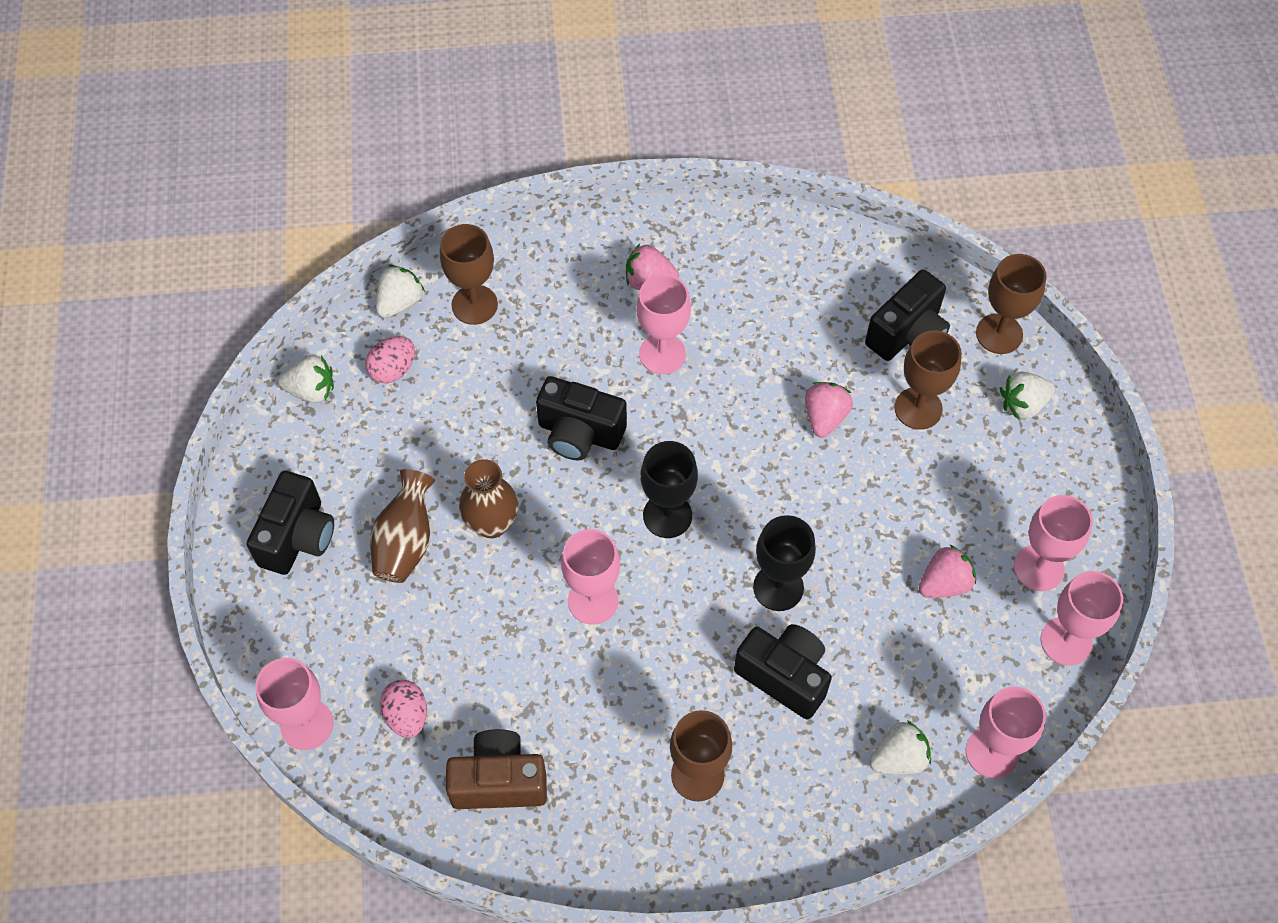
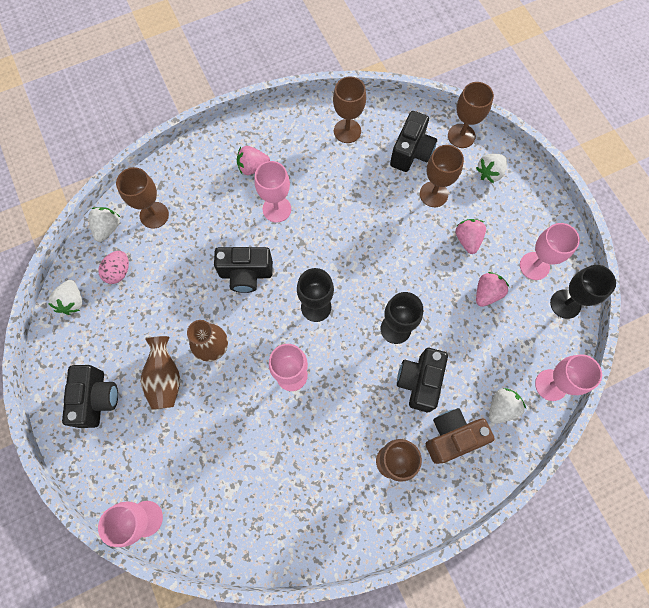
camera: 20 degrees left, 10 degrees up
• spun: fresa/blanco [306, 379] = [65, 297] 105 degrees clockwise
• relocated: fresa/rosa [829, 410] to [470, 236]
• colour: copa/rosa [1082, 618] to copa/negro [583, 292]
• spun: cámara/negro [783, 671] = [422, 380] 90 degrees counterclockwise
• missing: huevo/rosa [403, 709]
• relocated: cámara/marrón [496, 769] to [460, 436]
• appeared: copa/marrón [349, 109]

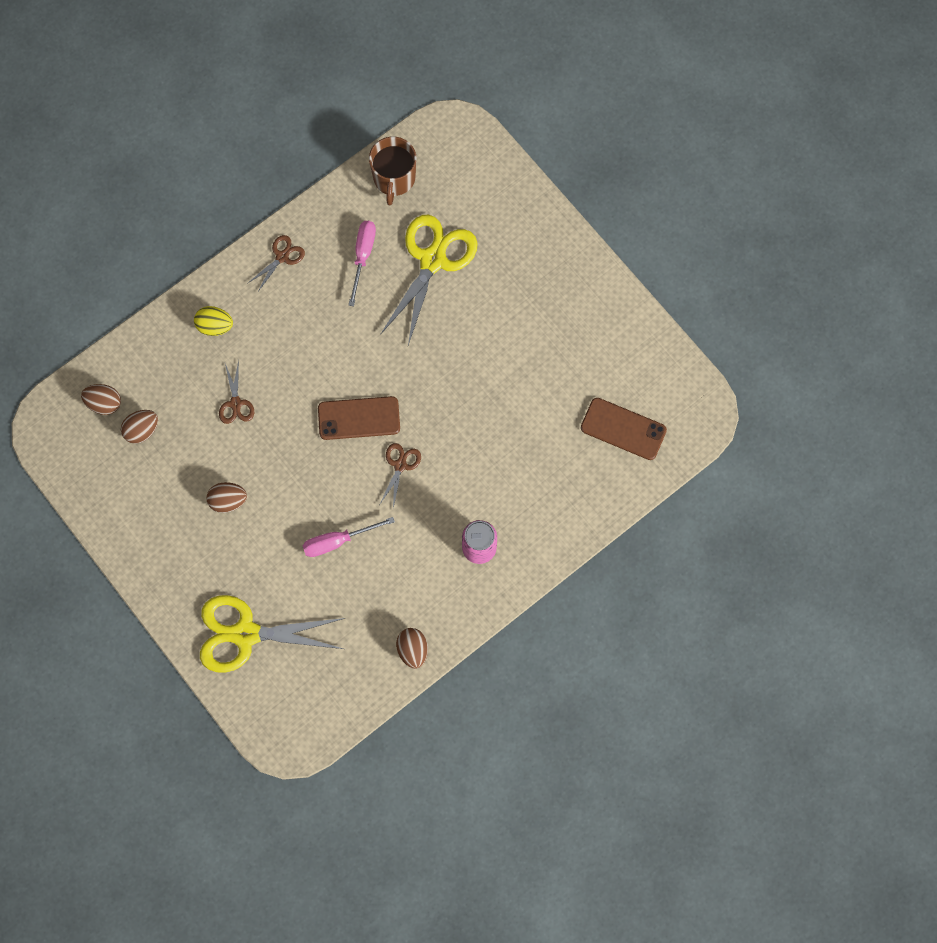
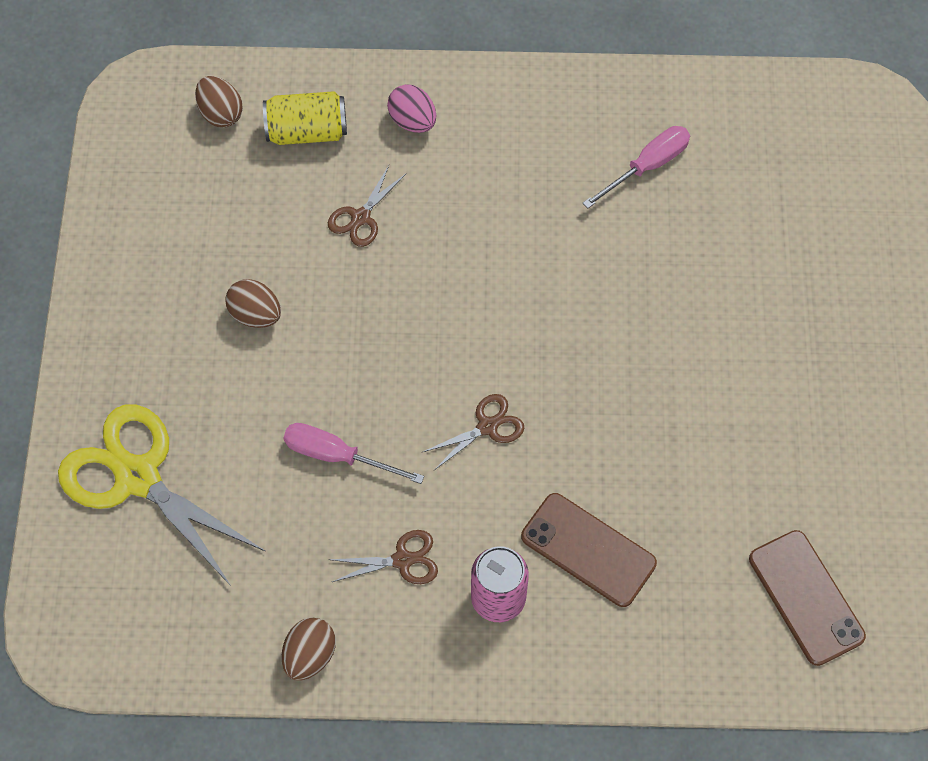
camera: 40 degrees right, 10 degrees down
• missing: taza/marrón [392, 171]
• missing: tijeras/amarillo [429, 280]
• relocated: tijeras/marrón [276, 263] to [383, 557]
• colour: huevo/amarillo [213, 321] to huevo/rosa [411, 108]
• relocated: móvil/marrón [359, 418] to [589, 550]
• missing: huevo/marrón [139, 427]
• appeared: lata/amarillo [305, 118]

···

WORK REQUEST:
In the answer, all of the material should appear exactly as given, with no picture carried over.

RESPONSE BELOW:
camera: 20 degrees left, 10 degrees up
• spun: fresa/blanco [306, 379] = [65, 297] 105 degrees clockwise
• relocated: fresa/rosa [829, 410] to [470, 236]
• colour: copa/rosa [1082, 618] to copa/negro [583, 292]
• spun: cámara/negro [783, 671] = [422, 380] 90 degrees counterclockwise
• missing: huevo/rosa [403, 709]
• relocated: cámara/marrón [496, 769] to [460, 436]
• appeared: copa/marrón [349, 109]

camera: 40 degrees right, 10 degrees down
• missing: taza/marrón [392, 171]
• missing: tijeras/amarillo [429, 280]
• relocated: tijeras/marrón [276, 263] to [383, 557]
• colour: huevo/amarillo [213, 321] to huevo/rosa [411, 108]
• relocated: móvil/marrón [359, 418] to [589, 550]
• missing: huevo/marrón [139, 427]
• appeared: lata/amarillo [305, 118]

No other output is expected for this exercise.